**The problem**
Set every line of the data down again exactly, and keep the pictures out.

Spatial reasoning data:

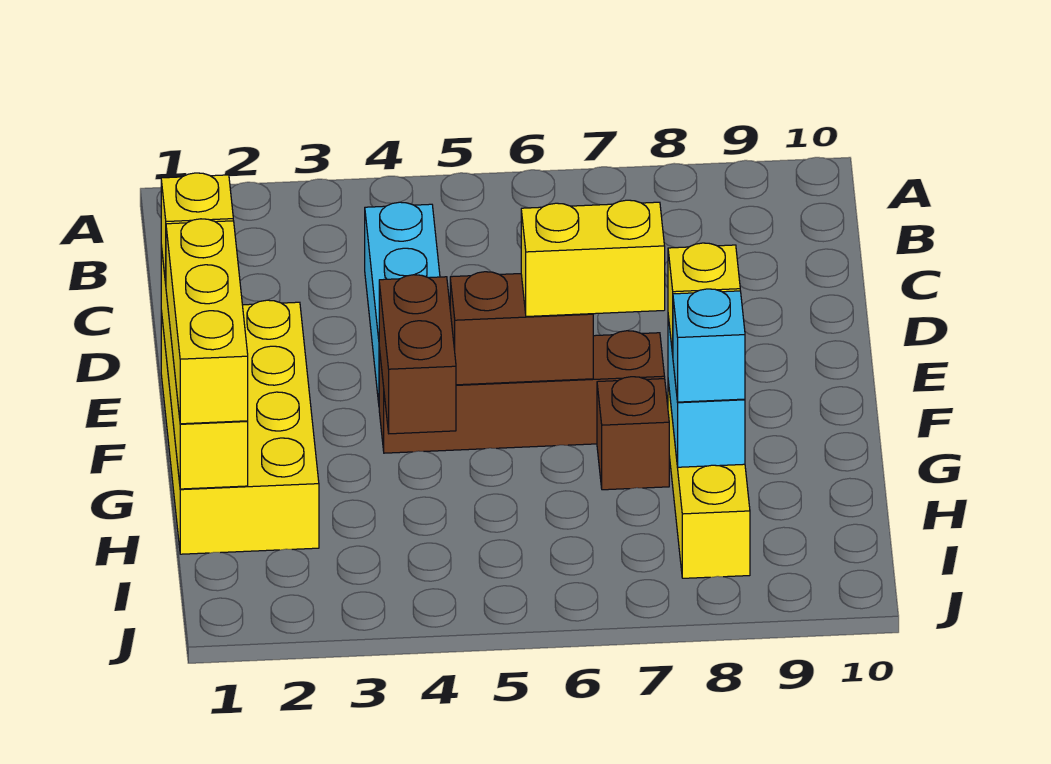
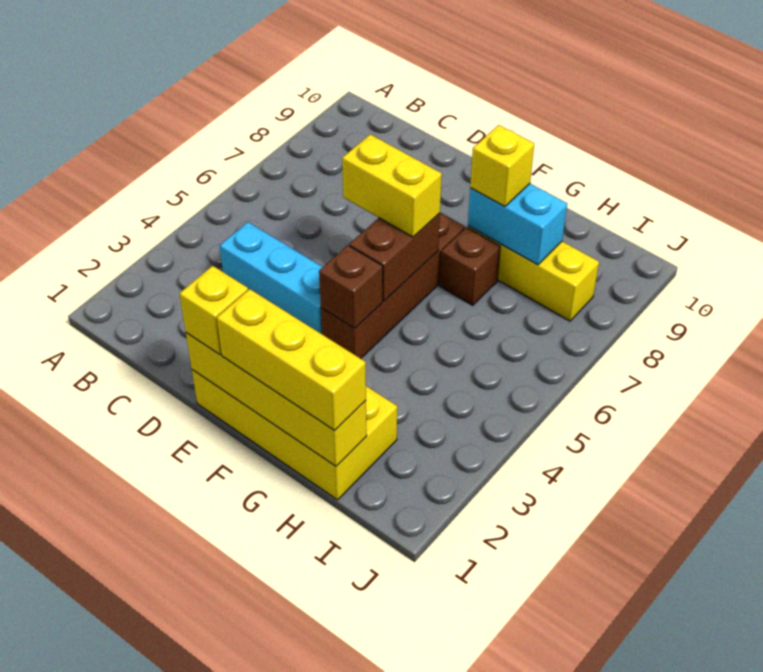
brown brick F4:G4 level 2 -> brown brick F4 level 2
yellow brick F6:F7 level 3 -> yellow brick E6:F6 level 3
cyan brick H8 level 3 -> none

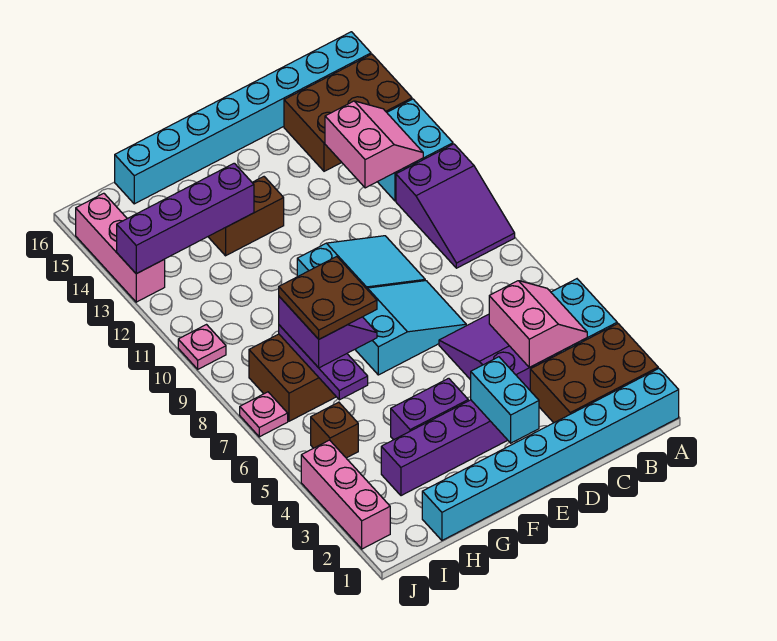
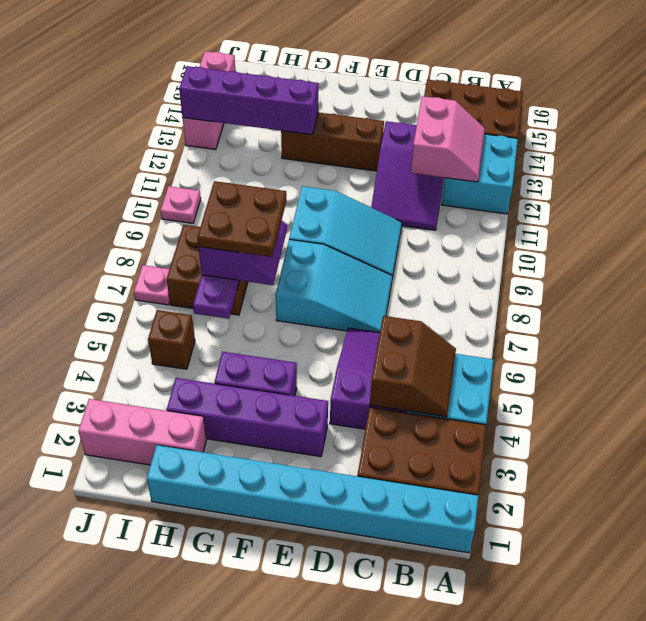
purple slope A9:B11 level 1 top 11 -> purple slope C11:D13 level 1 top 13
cyan brick A16:H16 level 1 -> none
pink slope B4:C5 level 2 top C -> brown slope B4:C5 level 2 top C
cyan brick E2:E3 level 2 -> none
brown brick F13:G13 level 1 -> brown brick E13:G13 level 1
pink brick J2:J4 level 1 -> pink brick H2:J2 level 1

**Output of the task**
brown brick F4:G4 level 2 -> brown brick F4 level 2
yellow brick F6:F7 level 3 -> yellow brick E6:F6 level 3
cyan brick H8 level 3 -> none

purple slope A9:B11 level 1 top 11 -> purple slope C11:D13 level 1 top 13
cyan brick A16:H16 level 1 -> none
pink slope B4:C5 level 2 top C -> brown slope B4:C5 level 2 top C
cyan brick E2:E3 level 2 -> none
brown brick F13:G13 level 1 -> brown brick E13:G13 level 1
pink brick J2:J4 level 1 -> pink brick H2:J2 level 1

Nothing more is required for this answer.